Items from a dataset:
============================================================

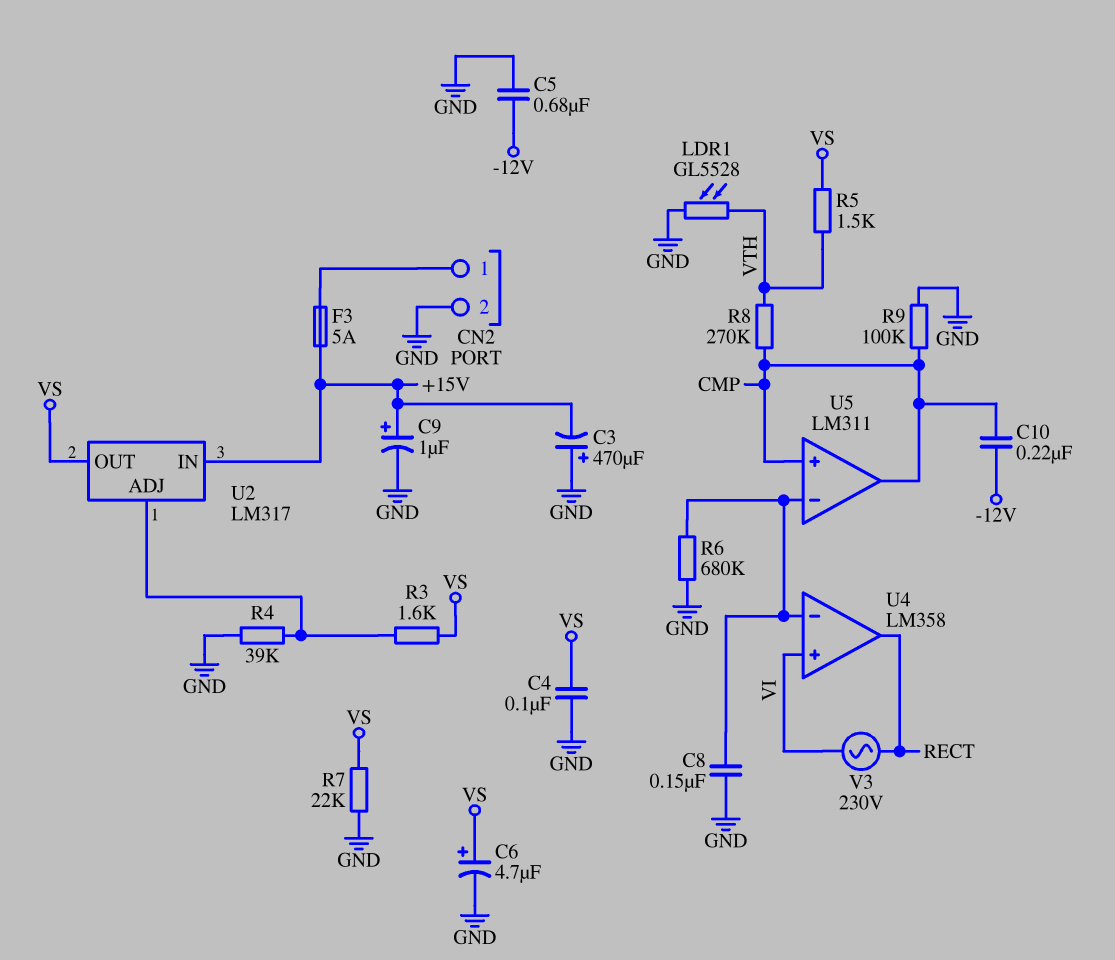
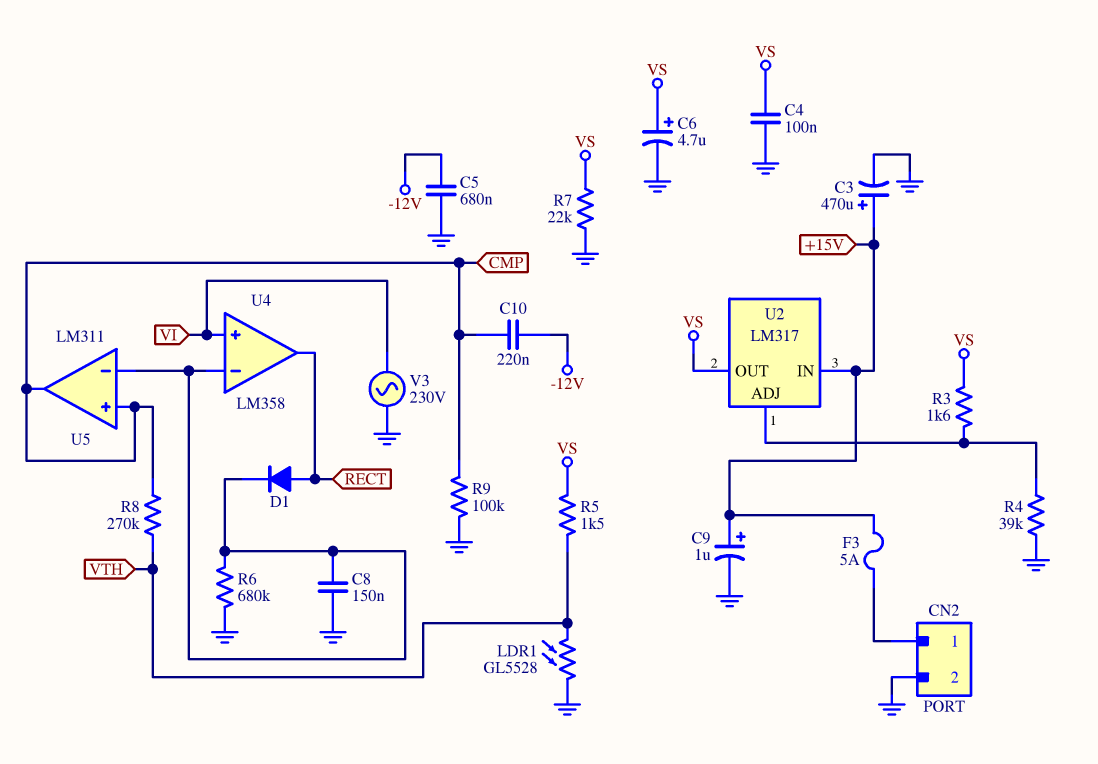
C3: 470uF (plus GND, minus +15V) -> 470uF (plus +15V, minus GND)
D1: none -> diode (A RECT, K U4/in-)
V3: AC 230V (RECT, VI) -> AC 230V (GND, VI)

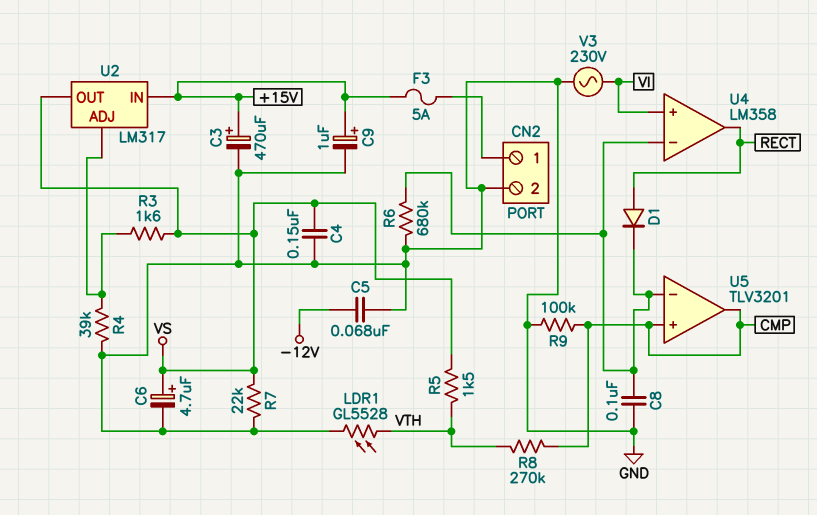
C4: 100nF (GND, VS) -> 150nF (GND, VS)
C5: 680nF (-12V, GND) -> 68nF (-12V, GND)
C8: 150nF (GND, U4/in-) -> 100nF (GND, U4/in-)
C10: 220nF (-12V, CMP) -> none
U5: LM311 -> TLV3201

============================================================

Aim of the task. Among the records above, which lines hold the word "none"? Copy each one.

Solution to the problem.
D1: none -> diode (A RECT, K U4/in-)
C10: 220nF (-12V, CMP) -> none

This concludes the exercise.